Only the lines running from the line with "none -> yellow brick E9 level 3" to the end of the listing below should be copied, exactly, without pictures.

——————

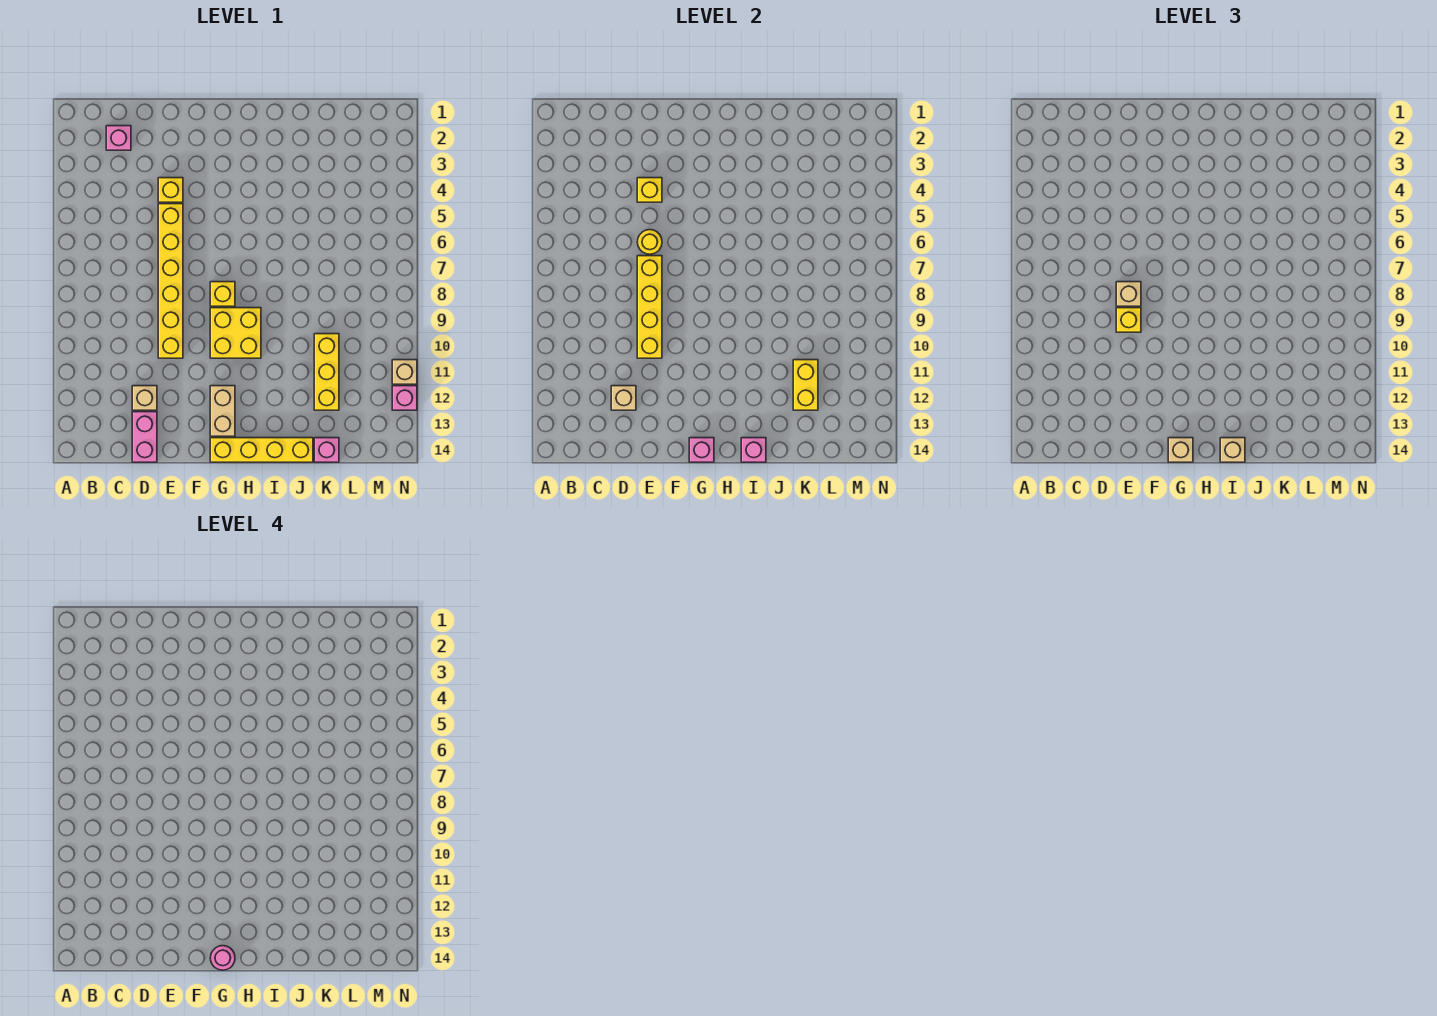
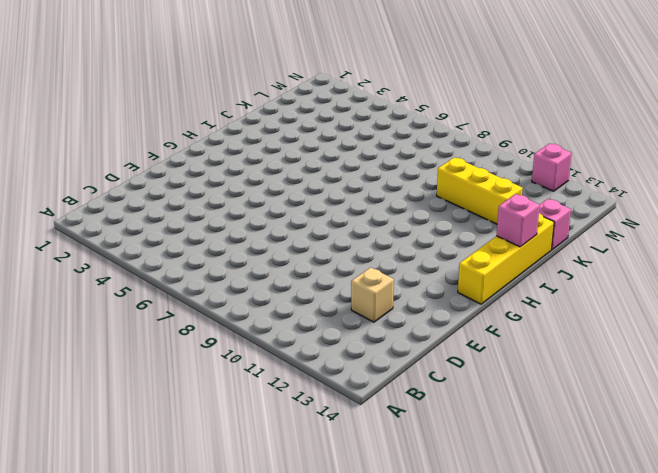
none -> pink brick C2 level 1
none -> pink brick D13:D14 level 1
none -> yellow brick E4 level 1

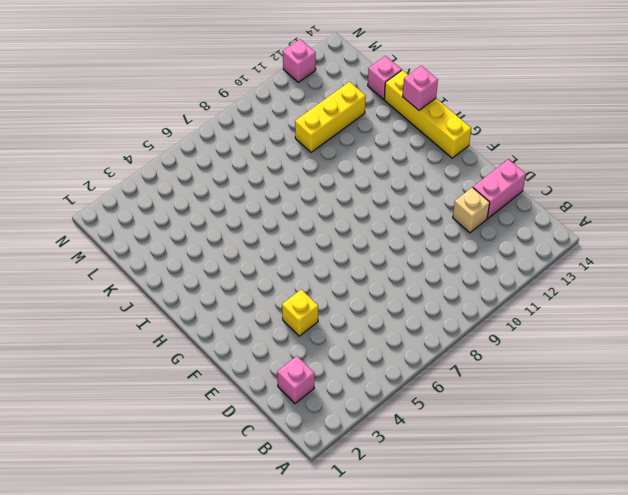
none -> yellow brick E5:E10 level 1
none -> yellow brick G8 level 1
none -> yellow brick G9:H10 level 1

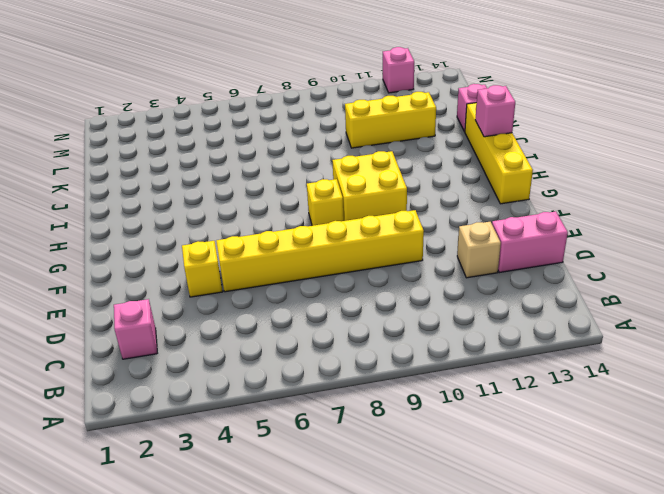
none -> tan brick G12:G13 level 1
none -> tan brick N11 level 1
none -> tan brick D12 level 2

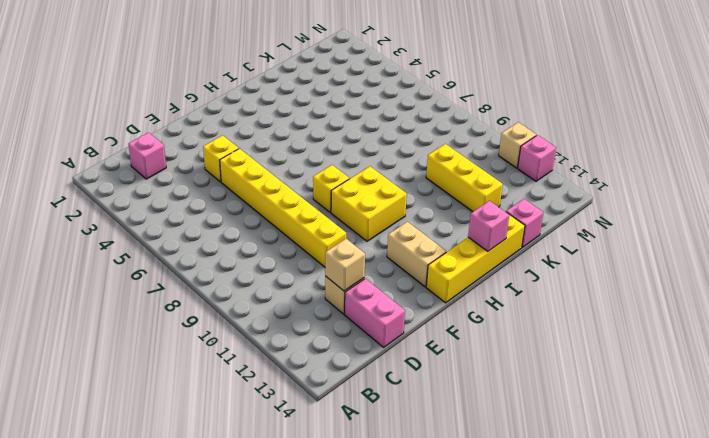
none -> yellow brick E4 level 2
none -> yellow round brick E6 level 2
none -> yellow brick E7:E10 level 2

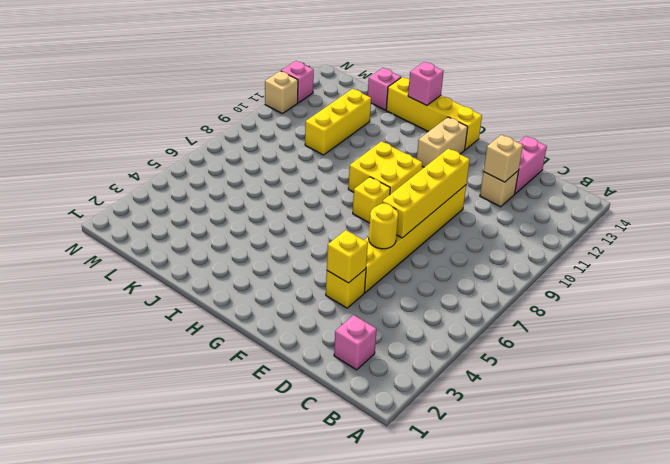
none -> pink brick G14 level 2
none -> yellow brick K11:K12 level 2
none -> tan brick E8 level 3

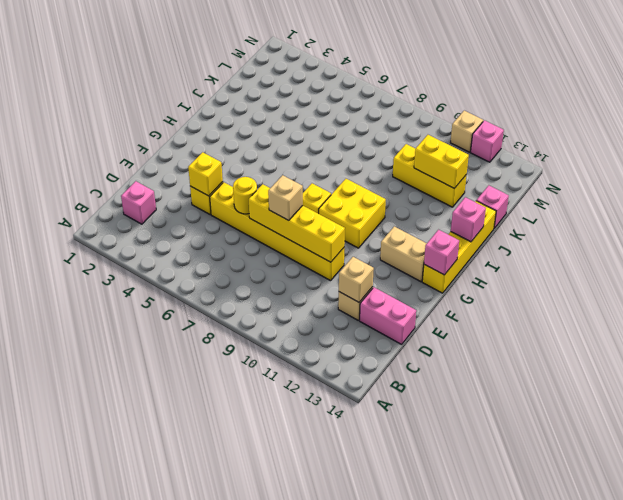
none -> yellow brick E9 level 3
none -> tan brick G14 level 3
none -> tan brick I14 level 3

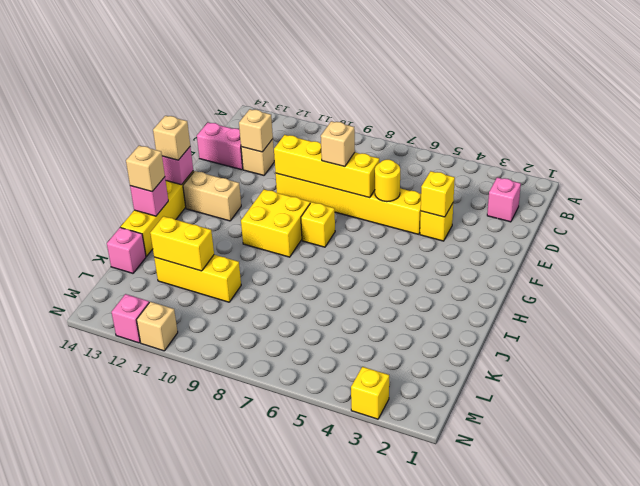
yellow brick N3 level 1 -> yellow brick E9 level 3
none -> pink round brick G14 level 4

——————

▸ Expected answer
none -> yellow brick E9 level 3
none -> tan brick G14 level 3
none -> tan brick I14 level 3

yellow brick N3 level 1 -> yellow brick E9 level 3
none -> pink round brick G14 level 4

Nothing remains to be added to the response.